Work task:
Among the entries below, take the line with "camera: 85 degrees right, 5 degrees down" and the line with "(346, 134) = (330, 162): white wallet -> none", and output them and every line between them exactly, with nothing else.

Data in this exercise:
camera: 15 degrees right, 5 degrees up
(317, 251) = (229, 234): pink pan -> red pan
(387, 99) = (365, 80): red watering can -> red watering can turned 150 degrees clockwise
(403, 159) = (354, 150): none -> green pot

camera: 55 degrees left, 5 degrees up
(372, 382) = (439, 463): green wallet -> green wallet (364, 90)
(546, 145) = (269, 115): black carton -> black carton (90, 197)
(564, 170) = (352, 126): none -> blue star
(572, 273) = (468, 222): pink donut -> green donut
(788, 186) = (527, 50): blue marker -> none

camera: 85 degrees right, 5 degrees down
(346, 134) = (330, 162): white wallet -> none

---

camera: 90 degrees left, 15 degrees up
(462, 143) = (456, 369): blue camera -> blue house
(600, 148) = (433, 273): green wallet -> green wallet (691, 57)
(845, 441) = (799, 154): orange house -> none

Written answer:
camera: 85 degrees right, 5 degrees down
(346, 134) = (330, 162): white wallet -> none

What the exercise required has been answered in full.